Records supplied
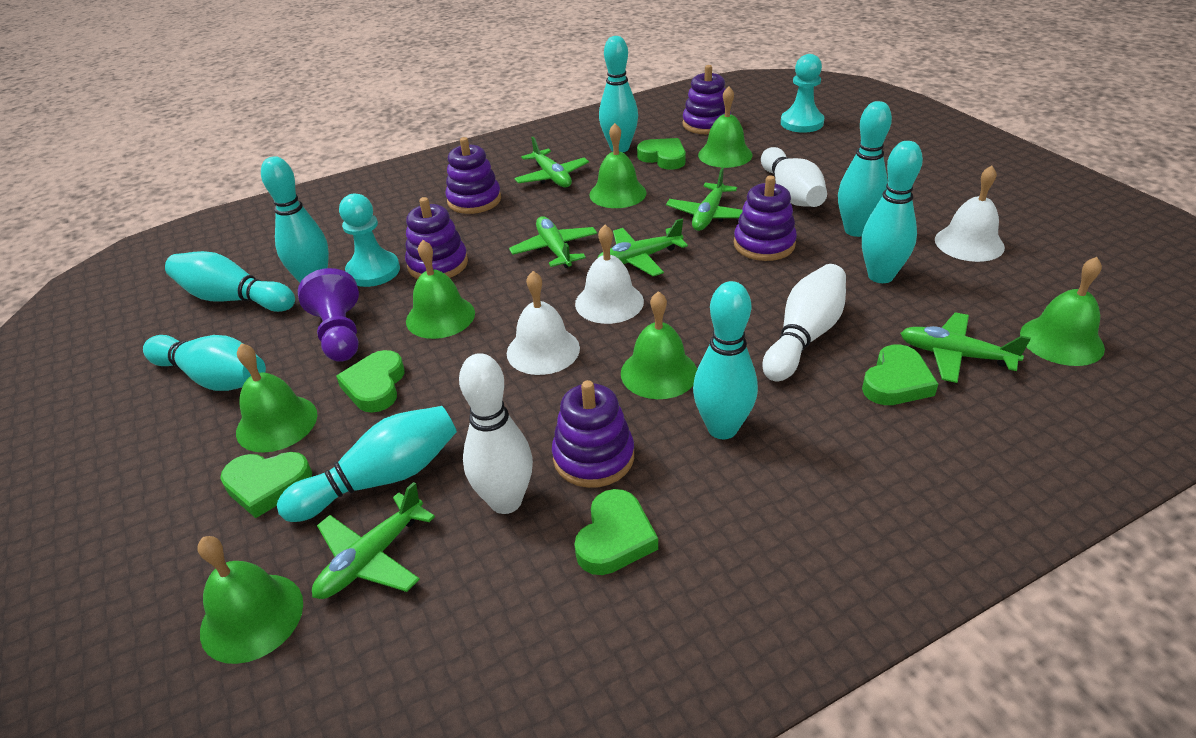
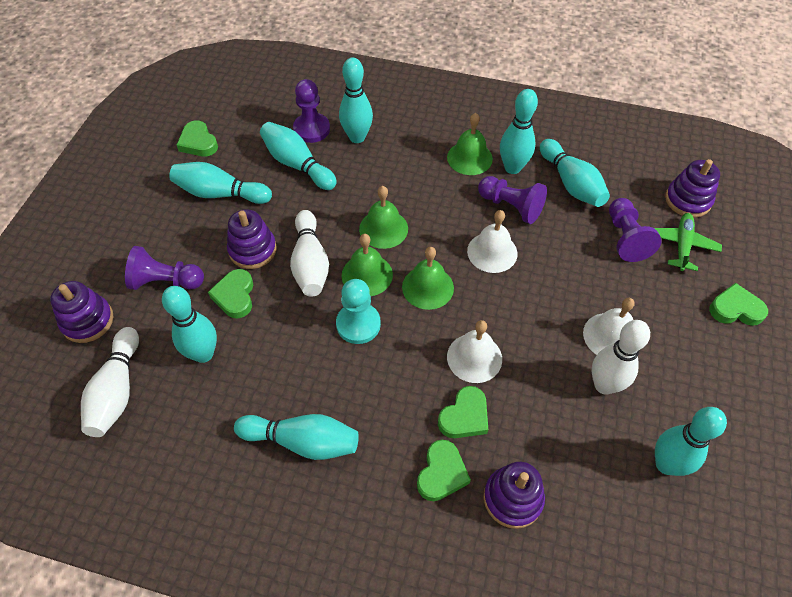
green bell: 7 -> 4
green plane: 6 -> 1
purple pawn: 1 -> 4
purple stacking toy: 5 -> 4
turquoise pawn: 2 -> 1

Exercise instructions
Without including any picture, write out the material above verbatim.

Exercise result
green bell: 7 -> 4
green plane: 6 -> 1
purple pawn: 1 -> 4
purple stacking toy: 5 -> 4
turquoise pawn: 2 -> 1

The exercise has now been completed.